:: Provided records
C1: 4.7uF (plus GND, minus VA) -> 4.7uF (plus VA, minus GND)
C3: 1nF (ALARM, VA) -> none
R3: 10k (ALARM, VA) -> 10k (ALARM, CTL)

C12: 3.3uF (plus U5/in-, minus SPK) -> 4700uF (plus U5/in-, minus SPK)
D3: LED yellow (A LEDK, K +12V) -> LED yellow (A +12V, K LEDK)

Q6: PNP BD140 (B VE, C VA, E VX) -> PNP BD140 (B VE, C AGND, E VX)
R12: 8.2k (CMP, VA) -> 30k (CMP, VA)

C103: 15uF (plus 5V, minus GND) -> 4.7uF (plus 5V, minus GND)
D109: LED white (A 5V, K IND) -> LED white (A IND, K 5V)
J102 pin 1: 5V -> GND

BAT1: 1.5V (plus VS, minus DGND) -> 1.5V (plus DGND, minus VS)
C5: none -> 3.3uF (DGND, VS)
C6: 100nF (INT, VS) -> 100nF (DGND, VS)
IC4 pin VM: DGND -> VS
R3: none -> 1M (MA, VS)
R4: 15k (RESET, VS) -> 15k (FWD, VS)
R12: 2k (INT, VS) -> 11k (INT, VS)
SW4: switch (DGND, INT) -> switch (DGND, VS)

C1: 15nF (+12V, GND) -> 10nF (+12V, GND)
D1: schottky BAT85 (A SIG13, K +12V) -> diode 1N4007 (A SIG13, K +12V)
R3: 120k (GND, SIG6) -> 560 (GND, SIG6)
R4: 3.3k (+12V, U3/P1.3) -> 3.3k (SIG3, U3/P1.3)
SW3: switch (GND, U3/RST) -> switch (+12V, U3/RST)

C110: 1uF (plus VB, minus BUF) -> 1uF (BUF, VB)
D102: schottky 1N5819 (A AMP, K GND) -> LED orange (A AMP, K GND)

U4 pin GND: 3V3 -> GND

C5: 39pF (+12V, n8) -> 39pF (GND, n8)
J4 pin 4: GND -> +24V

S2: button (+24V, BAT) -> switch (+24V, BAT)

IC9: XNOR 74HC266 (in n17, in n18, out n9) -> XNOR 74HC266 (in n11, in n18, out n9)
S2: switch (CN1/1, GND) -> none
::::
#### Task instructions
An unaltered transcription of all the data above is needed.

#### Answer to this problem
C1: 4.7uF (plus GND, minus VA) -> 4.7uF (plus VA, minus GND)
C3: 1nF (ALARM, VA) -> none
R3: 10k (ALARM, VA) -> 10k (ALARM, CTL)

C12: 3.3uF (plus U5/in-, minus SPK) -> 4700uF (plus U5/in-, minus SPK)
D3: LED yellow (A LEDK, K +12V) -> LED yellow (A +12V, K LEDK)

Q6: PNP BD140 (B VE, C VA, E VX) -> PNP BD140 (B VE, C AGND, E VX)
R12: 8.2k (CMP, VA) -> 30k (CMP, VA)

C103: 15uF (plus 5V, minus GND) -> 4.7uF (plus 5V, minus GND)
D109: LED white (A 5V, K IND) -> LED white (A IND, K 5V)
J102 pin 1: 5V -> GND

BAT1: 1.5V (plus VS, minus DGND) -> 1.5V (plus DGND, minus VS)
C5: none -> 3.3uF (DGND, VS)
C6: 100nF (INT, VS) -> 100nF (DGND, VS)
IC4 pin VM: DGND -> VS
R3: none -> 1M (MA, VS)
R4: 15k (RESET, VS) -> 15k (FWD, VS)
R12: 2k (INT, VS) -> 11k (INT, VS)
SW4: switch (DGND, INT) -> switch (DGND, VS)

C1: 15nF (+12V, GND) -> 10nF (+12V, GND)
D1: schottky BAT85 (A SIG13, K +12V) -> diode 1N4007 (A SIG13, K +12V)
R3: 120k (GND, SIG6) -> 560 (GND, SIG6)
R4: 3.3k (+12V, U3/P1.3) -> 3.3k (SIG3, U3/P1.3)
SW3: switch (GND, U3/RST) -> switch (+12V, U3/RST)

C110: 1uF (plus VB, minus BUF) -> 1uF (BUF, VB)
D102: schottky 1N5819 (A AMP, K GND) -> LED orange (A AMP, K GND)

U4 pin GND: 3V3 -> GND

C5: 39pF (+12V, n8) -> 39pF (GND, n8)
J4 pin 4: GND -> +24V

S2: button (+24V, BAT) -> switch (+24V, BAT)

IC9: XNOR 74HC266 (in n17, in n18, out n9) -> XNOR 74HC266 (in n11, in n18, out n9)
S2: switch (CN1/1, GND) -> none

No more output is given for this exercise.